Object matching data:
════════════════════
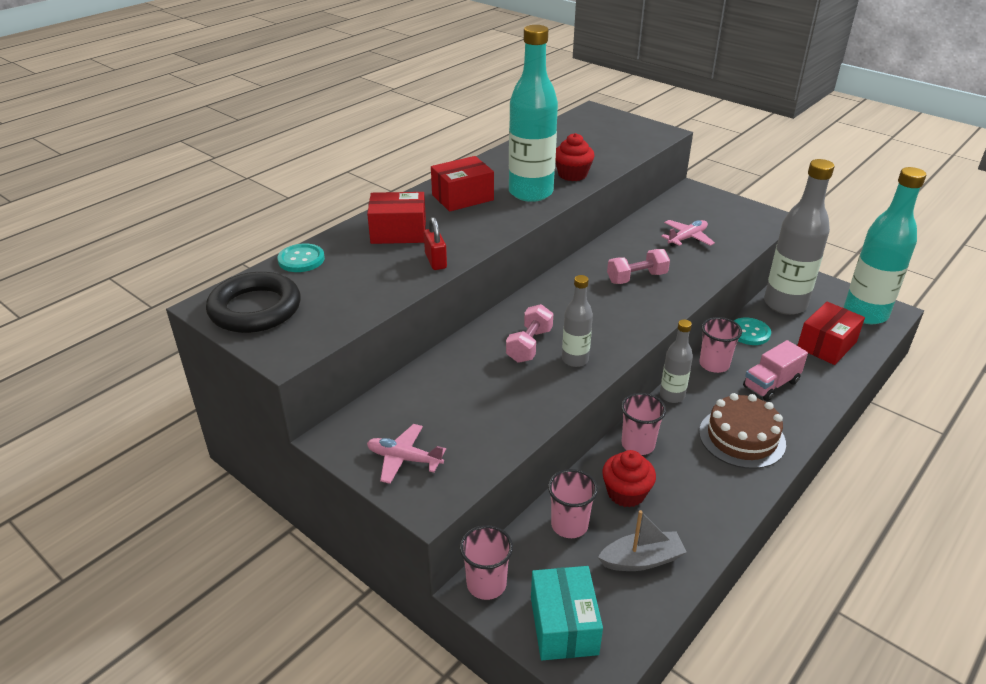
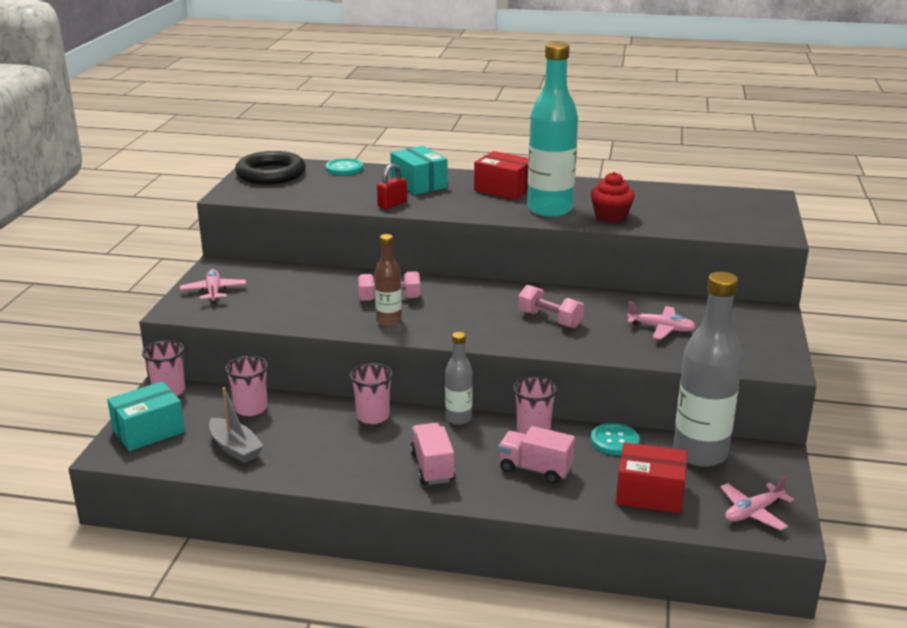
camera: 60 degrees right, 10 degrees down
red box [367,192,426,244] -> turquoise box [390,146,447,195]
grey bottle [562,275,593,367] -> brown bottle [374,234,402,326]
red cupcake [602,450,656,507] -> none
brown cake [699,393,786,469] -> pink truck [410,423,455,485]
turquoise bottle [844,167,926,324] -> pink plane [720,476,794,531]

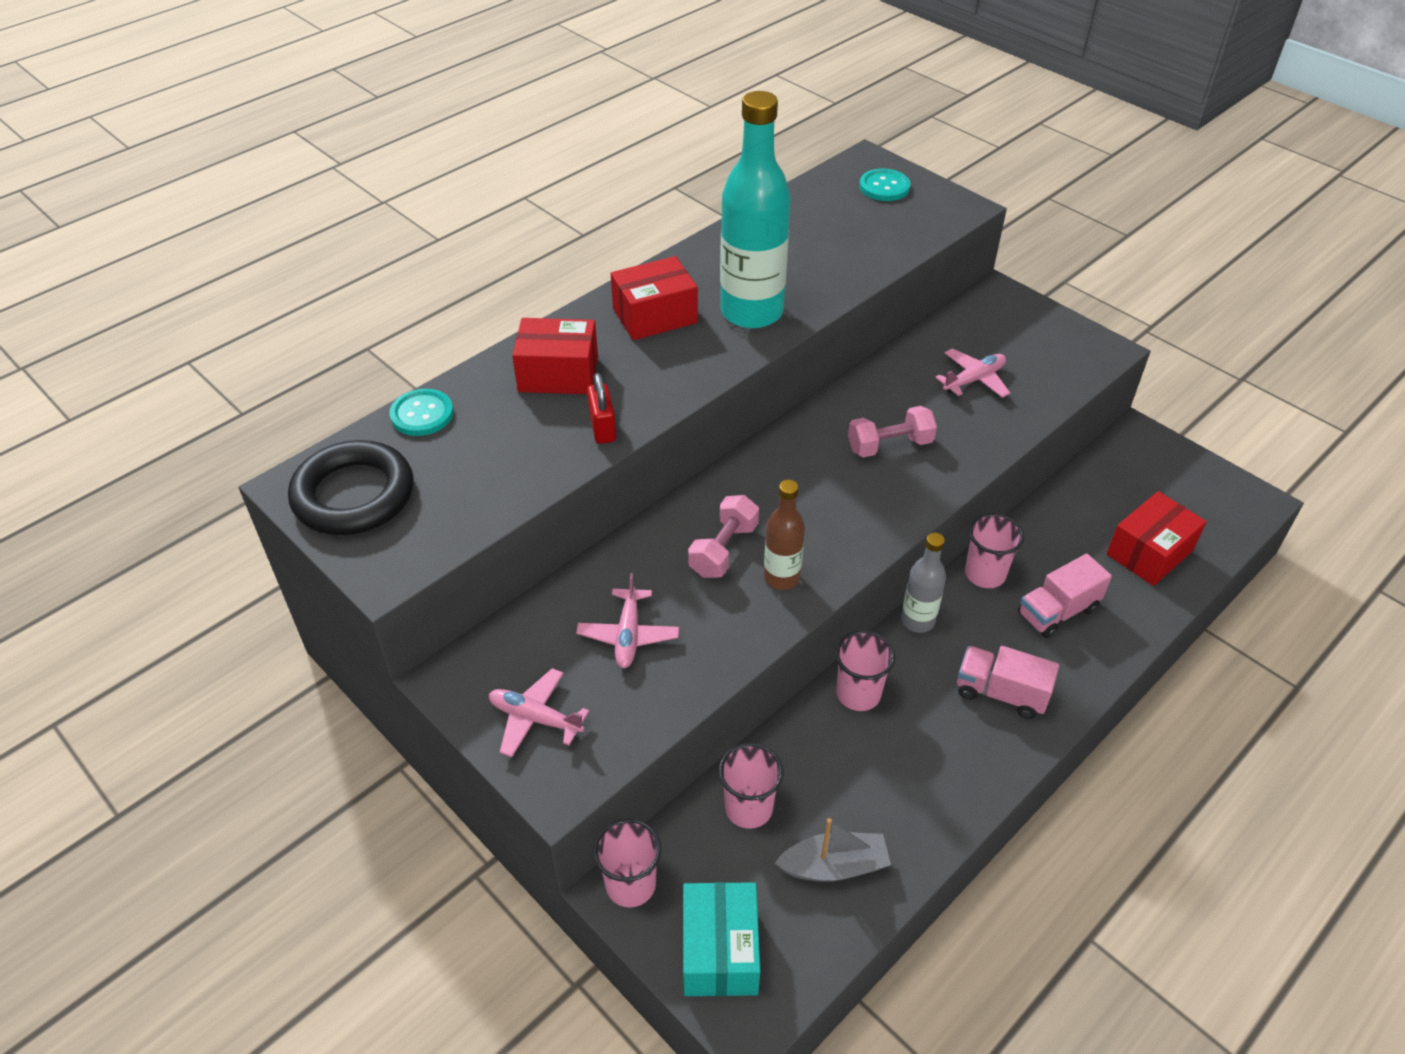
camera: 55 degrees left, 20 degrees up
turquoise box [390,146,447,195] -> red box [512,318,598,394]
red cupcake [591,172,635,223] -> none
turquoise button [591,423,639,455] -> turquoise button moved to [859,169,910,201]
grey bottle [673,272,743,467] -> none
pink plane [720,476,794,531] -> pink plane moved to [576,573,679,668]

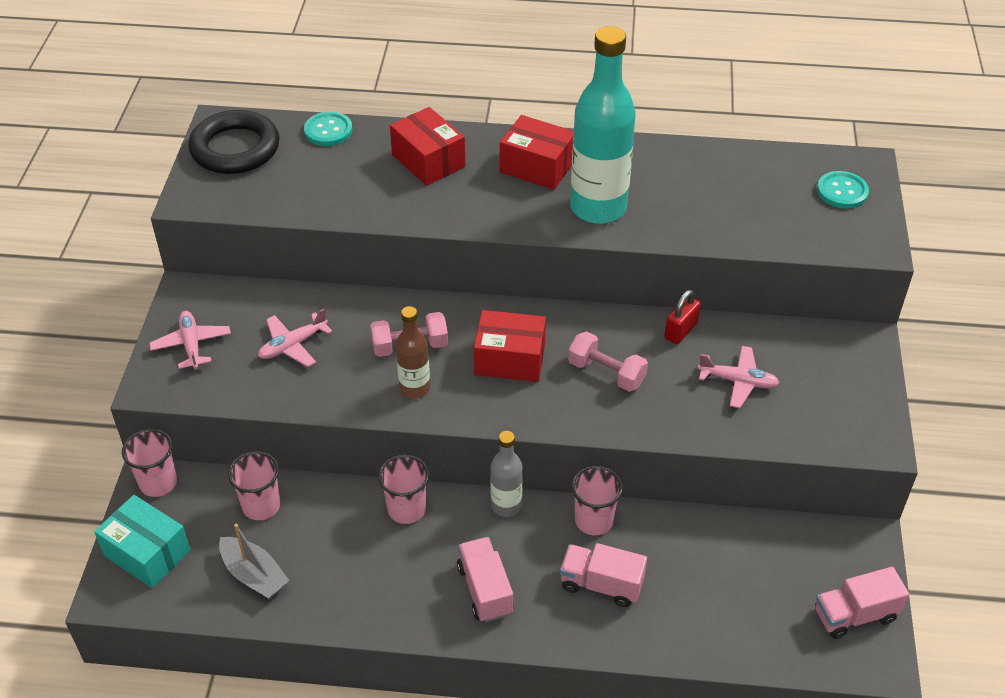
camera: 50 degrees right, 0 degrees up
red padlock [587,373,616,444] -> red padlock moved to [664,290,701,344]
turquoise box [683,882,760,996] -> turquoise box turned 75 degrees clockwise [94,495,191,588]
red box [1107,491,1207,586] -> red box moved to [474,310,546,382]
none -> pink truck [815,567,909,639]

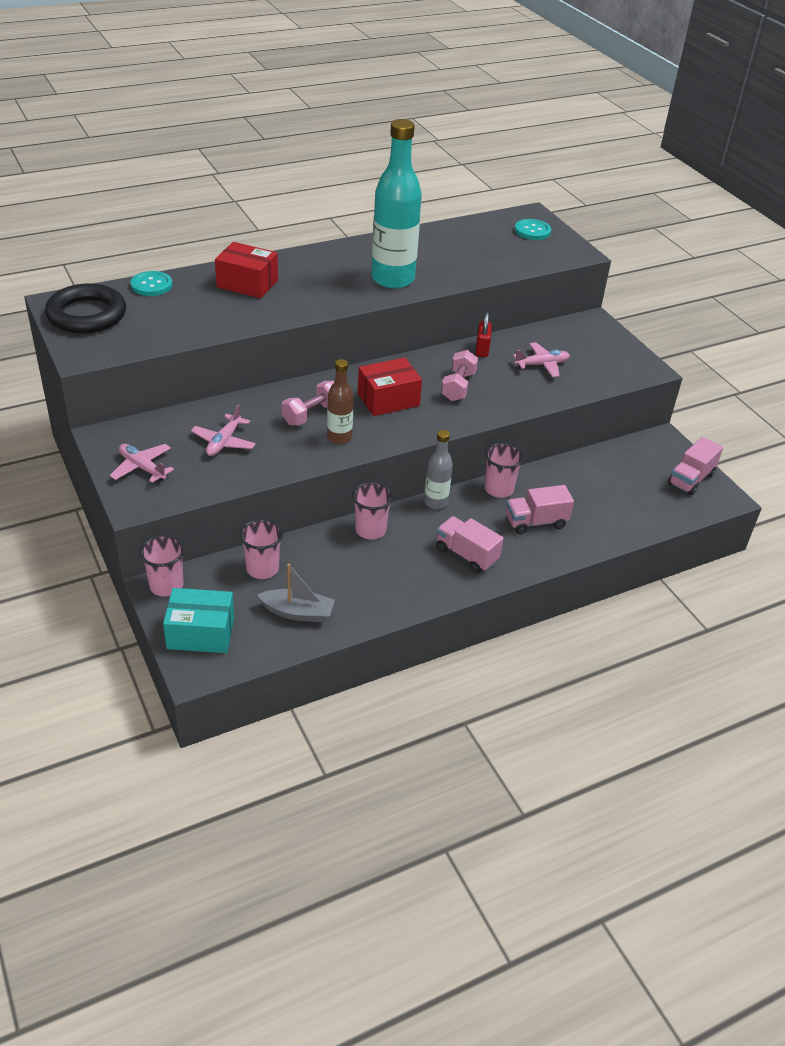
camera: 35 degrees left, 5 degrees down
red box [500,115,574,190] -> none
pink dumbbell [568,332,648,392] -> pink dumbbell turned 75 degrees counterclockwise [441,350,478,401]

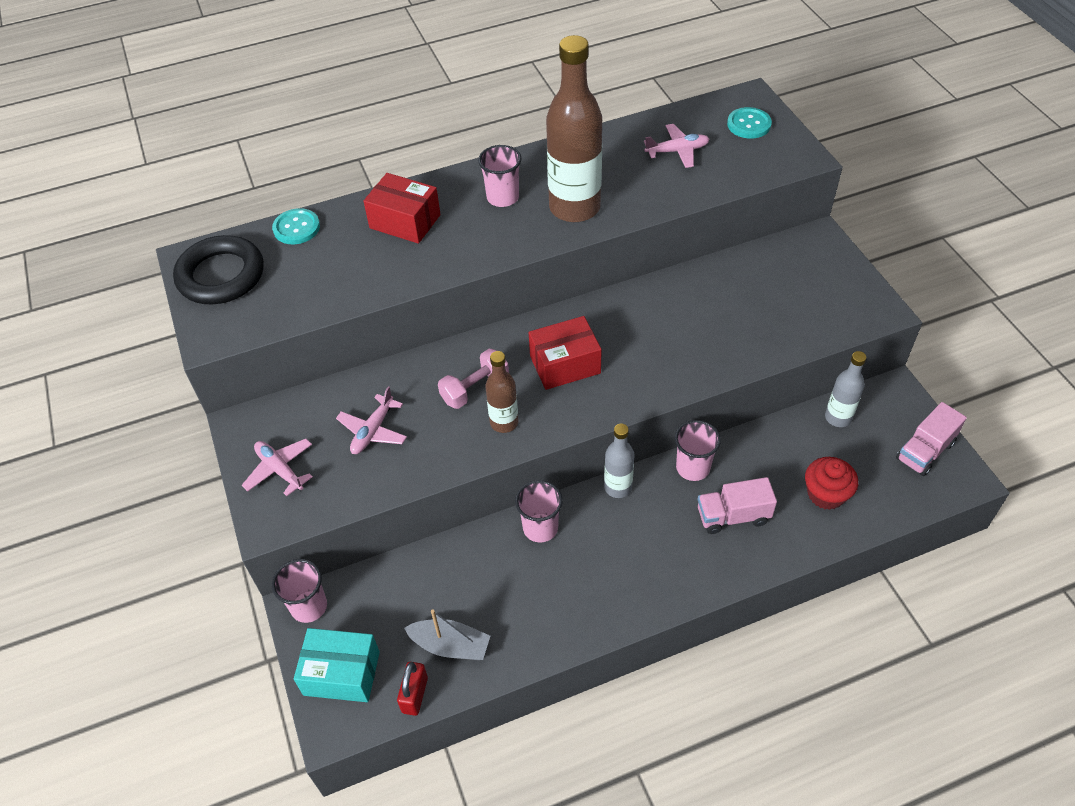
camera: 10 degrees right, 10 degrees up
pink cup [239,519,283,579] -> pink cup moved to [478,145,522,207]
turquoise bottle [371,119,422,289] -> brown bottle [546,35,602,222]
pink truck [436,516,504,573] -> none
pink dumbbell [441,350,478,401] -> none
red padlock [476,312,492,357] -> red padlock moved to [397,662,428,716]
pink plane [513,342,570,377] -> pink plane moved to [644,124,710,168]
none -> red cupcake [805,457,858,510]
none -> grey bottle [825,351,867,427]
════════════════════
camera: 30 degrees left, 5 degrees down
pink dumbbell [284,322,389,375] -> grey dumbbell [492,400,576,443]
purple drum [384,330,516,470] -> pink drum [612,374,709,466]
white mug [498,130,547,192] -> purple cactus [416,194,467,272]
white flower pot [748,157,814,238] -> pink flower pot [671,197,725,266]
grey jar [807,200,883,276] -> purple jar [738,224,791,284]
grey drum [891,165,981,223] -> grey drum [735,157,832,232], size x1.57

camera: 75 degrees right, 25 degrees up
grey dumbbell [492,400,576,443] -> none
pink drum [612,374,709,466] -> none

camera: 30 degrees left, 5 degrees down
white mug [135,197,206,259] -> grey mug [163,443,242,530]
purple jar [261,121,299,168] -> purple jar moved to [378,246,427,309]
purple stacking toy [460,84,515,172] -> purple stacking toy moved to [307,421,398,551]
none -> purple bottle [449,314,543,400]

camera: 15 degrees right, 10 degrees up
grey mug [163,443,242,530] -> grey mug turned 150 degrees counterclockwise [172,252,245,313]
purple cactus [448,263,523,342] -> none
════════════════════
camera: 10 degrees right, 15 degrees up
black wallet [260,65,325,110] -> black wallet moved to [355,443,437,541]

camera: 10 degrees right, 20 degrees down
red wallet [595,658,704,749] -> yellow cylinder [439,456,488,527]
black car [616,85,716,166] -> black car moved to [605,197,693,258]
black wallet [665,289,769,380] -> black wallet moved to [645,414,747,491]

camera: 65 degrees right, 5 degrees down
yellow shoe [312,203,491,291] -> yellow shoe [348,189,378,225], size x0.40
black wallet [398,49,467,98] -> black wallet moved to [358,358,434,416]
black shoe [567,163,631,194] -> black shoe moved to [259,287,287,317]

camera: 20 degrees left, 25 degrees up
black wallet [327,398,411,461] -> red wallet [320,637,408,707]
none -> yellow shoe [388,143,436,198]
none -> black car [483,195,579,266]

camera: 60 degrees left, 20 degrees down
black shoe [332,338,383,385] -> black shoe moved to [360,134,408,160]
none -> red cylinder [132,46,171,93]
════════════════════
Your answer must be the lines above from the one holding "camera: 60 degrees right, 10 degrees down" up to and including the one holding "none -> pink truck [815,567,909,639]", exact and with no pictures.

FINISHED EXERCISE:
camera: 60 degrees right, 10 degrees down
red box [367,192,426,244] -> turquoise box [390,146,447,195]
grey bottle [562,275,593,367] -> brown bottle [374,234,402,326]
red cupcake [602,450,656,507] -> none
brown cake [699,393,786,469] -> pink truck [410,423,455,485]
turquoise bottle [844,167,926,324] -> pink plane [720,476,794,531]

camera: 55 degrees left, 20 degrees up
turquoise box [390,146,447,195] -> red box [512,318,598,394]
red cupcake [591,172,635,223] -> none
turquoise button [591,423,639,455] -> turquoise button moved to [859,169,910,201]
grey bottle [673,272,743,467] -> none
pink plane [720,476,794,531] -> pink plane moved to [576,573,679,668]

camera: 50 degrees right, 0 degrees up
red padlock [587,373,616,444] -> red padlock moved to [664,290,701,344]
turquoise box [683,882,760,996] -> turquoise box turned 75 degrees clockwise [94,495,191,588]
red box [1107,491,1207,586] -> red box moved to [474,310,546,382]
none -> pink truck [815,567,909,639]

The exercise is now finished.